#### Description of the task
Search the records for lines that contain the word "RECT". Copy them all.

-- Task data follows --

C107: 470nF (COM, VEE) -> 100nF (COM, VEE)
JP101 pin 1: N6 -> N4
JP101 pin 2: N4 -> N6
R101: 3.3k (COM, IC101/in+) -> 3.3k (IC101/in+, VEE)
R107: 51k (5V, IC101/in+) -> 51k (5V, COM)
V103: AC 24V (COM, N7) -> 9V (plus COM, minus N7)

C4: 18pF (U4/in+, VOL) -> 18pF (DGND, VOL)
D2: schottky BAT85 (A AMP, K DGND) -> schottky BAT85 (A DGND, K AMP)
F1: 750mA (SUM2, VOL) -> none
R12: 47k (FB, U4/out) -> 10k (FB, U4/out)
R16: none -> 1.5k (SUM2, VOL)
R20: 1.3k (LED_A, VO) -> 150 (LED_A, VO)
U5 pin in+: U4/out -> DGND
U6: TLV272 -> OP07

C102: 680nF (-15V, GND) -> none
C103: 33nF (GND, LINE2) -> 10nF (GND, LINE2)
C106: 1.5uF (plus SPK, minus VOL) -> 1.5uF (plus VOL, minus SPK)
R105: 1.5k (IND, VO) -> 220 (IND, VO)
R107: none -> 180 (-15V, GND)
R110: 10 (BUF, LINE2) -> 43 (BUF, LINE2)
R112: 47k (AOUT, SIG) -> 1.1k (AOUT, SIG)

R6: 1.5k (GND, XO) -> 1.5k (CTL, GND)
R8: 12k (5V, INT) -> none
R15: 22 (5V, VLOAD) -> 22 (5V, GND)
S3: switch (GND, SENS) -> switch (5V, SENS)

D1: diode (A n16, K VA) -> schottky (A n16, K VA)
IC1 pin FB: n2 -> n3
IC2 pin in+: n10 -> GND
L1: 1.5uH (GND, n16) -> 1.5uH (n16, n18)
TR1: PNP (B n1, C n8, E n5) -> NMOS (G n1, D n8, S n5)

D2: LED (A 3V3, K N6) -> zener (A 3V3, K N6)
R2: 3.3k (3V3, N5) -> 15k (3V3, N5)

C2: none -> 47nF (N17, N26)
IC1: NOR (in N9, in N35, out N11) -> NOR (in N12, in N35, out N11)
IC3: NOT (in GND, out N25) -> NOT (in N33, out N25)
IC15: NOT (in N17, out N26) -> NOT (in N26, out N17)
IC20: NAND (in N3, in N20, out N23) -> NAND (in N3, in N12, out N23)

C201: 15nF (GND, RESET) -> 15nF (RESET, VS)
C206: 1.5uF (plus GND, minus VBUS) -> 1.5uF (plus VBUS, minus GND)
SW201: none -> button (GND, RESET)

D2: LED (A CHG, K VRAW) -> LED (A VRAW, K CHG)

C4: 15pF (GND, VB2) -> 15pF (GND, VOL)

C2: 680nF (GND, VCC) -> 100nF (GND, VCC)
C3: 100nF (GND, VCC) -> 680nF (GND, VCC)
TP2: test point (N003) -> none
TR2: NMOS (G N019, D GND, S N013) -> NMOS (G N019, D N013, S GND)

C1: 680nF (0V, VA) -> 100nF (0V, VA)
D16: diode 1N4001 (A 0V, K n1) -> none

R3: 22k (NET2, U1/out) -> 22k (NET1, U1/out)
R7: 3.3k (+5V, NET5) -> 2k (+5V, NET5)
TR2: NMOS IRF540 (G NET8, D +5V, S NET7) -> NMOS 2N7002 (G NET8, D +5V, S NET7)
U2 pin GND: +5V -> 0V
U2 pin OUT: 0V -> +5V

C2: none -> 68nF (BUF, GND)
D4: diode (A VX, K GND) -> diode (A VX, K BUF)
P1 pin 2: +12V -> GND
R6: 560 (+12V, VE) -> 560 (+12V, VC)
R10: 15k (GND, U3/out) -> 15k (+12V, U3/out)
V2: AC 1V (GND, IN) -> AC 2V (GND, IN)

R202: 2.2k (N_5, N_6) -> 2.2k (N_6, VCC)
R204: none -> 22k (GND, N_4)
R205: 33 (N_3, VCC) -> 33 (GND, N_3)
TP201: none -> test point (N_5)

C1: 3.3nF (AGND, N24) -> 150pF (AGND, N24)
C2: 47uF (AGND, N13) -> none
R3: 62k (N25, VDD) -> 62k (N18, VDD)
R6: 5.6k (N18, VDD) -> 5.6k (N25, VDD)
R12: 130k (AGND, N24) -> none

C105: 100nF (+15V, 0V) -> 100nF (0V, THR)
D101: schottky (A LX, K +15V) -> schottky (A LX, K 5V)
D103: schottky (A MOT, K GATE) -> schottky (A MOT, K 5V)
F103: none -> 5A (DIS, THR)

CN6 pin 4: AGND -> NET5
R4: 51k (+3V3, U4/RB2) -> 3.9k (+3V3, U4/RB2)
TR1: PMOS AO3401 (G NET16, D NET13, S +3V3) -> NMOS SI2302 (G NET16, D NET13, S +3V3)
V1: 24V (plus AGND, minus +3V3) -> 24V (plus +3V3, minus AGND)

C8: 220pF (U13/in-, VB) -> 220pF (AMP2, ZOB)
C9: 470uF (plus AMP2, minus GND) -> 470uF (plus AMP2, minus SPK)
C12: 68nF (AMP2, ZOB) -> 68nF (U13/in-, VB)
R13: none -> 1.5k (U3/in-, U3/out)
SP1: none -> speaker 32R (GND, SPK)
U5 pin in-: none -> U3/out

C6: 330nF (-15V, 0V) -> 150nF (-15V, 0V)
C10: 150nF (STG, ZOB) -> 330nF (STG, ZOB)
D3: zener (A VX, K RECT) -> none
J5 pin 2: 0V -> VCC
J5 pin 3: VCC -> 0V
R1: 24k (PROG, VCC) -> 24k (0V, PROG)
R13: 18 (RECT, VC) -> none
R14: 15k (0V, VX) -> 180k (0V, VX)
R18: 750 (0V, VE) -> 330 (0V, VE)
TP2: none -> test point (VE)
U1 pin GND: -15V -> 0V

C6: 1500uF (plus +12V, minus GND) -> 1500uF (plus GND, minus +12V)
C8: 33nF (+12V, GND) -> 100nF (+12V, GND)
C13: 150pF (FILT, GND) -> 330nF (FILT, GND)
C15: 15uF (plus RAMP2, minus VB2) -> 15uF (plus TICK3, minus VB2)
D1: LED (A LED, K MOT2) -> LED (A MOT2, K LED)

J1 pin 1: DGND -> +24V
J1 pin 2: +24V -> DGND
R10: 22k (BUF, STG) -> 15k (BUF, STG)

-- Task data concluded --

#### Result
D3: zener (A VX, K RECT) -> none
R13: 18 (RECT, VC) -> none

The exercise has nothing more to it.